PROBLEM TO WORK ON. Each record must be returned exactly, apart from the pictures, which stay out.

DATA.
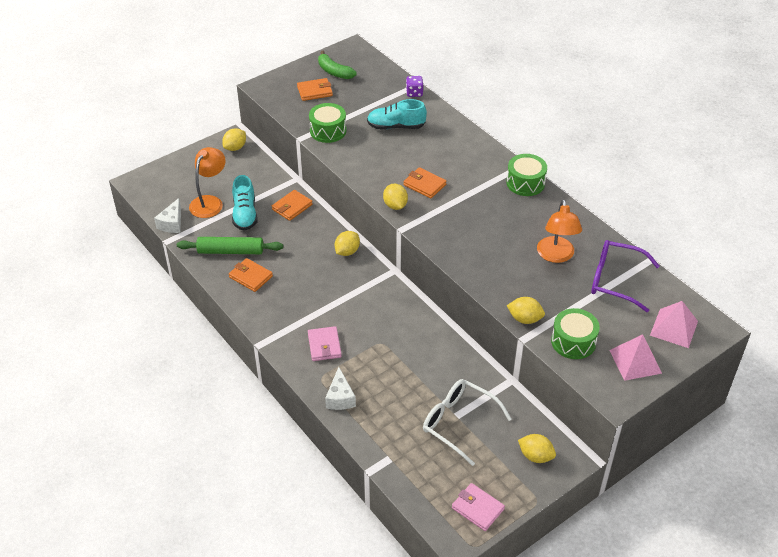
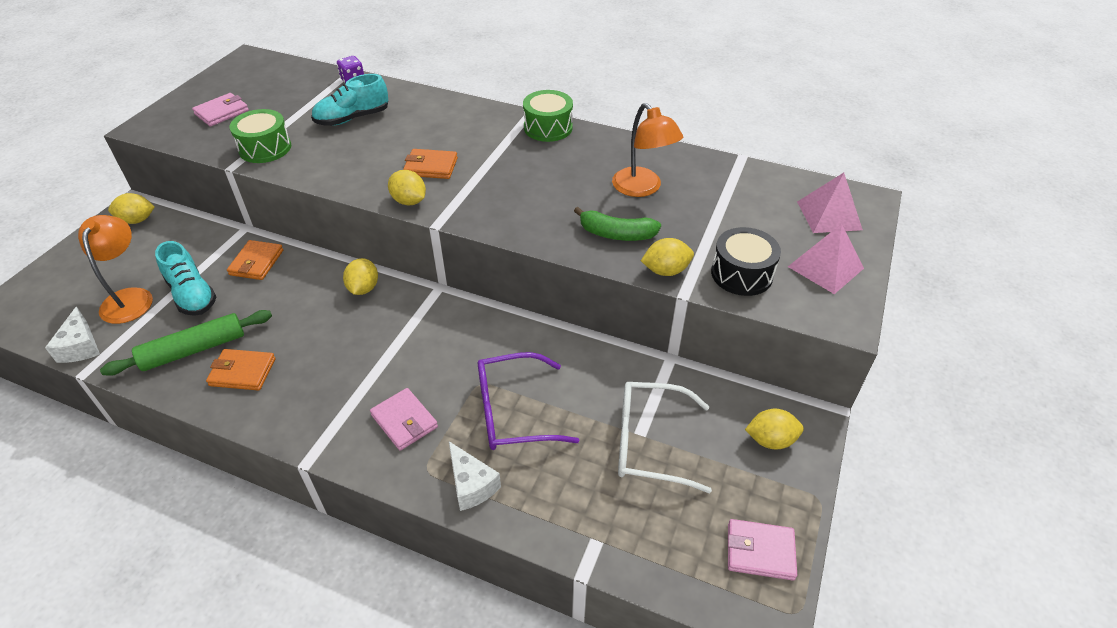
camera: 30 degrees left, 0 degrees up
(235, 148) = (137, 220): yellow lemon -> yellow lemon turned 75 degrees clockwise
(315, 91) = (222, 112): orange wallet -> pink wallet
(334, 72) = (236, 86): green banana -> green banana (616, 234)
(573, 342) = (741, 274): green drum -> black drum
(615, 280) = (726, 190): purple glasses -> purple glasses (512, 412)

TASK RESULT.
camera: 30 degrees left, 0 degrees up
(235, 148) = (137, 220): yellow lemon -> yellow lemon turned 75 degrees clockwise
(315, 91) = (222, 112): orange wallet -> pink wallet
(334, 72) = (236, 86): green banana -> green banana (616, 234)
(573, 342) = (741, 274): green drum -> black drum
(615, 280) = (726, 190): purple glasses -> purple glasses (512, 412)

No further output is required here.